▶ _Directions for this task_
Each entry below must come back exactly as written, without its pictures.

Stored records:

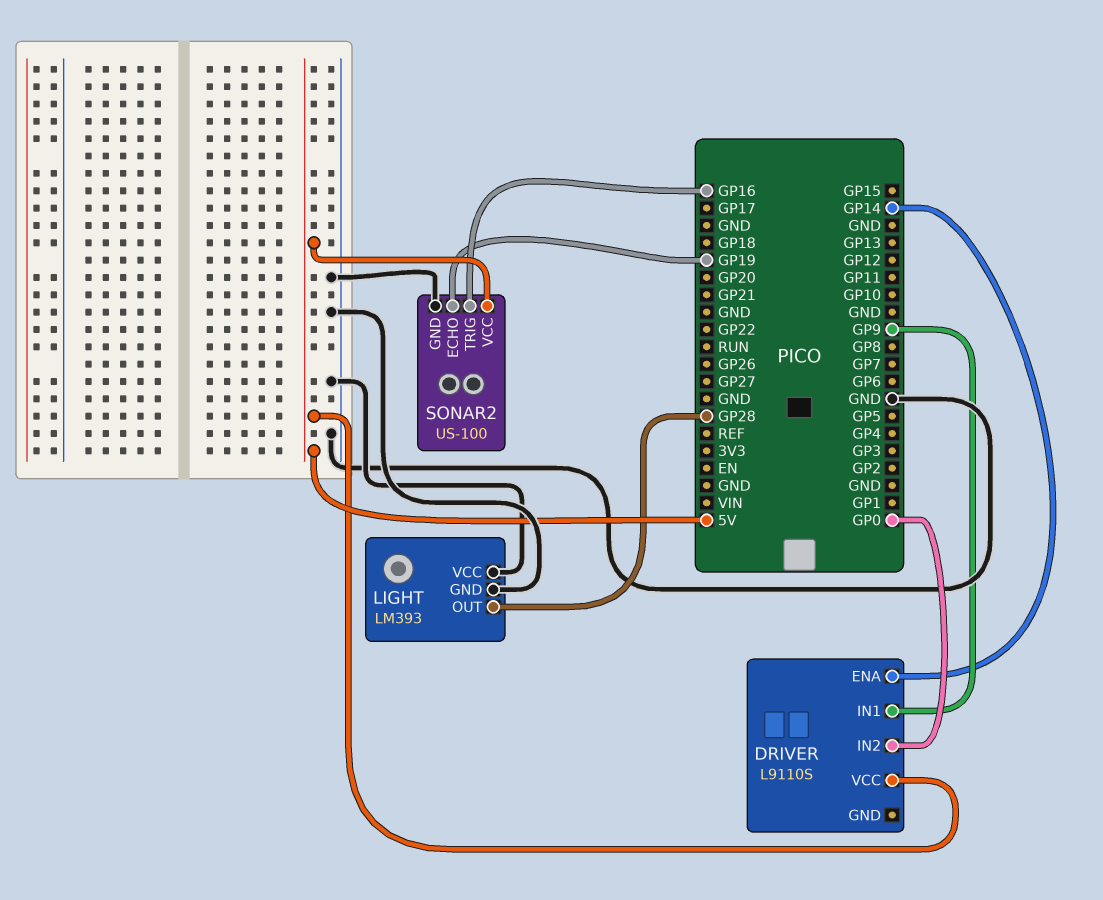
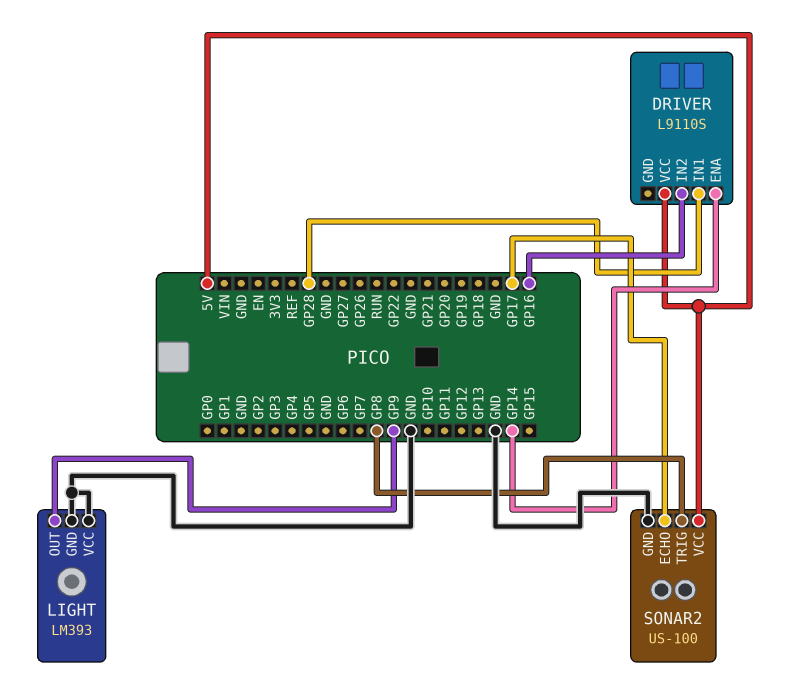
DRIVER pin IN1: GP9 -> GP28
DRIVER pin IN2: GP0 -> GP16
LIGHT pin OUT: GP28 -> GP9
SONAR2 pin ECHO: GP19 -> GP17
SONAR2 pin TRIG: GP16 -> GP8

▶ _Solved problem_
DRIVER pin IN1: GP9 -> GP28
DRIVER pin IN2: GP0 -> GP16
LIGHT pin OUT: GP28 -> GP9
SONAR2 pin ECHO: GP19 -> GP17
SONAR2 pin TRIG: GP16 -> GP8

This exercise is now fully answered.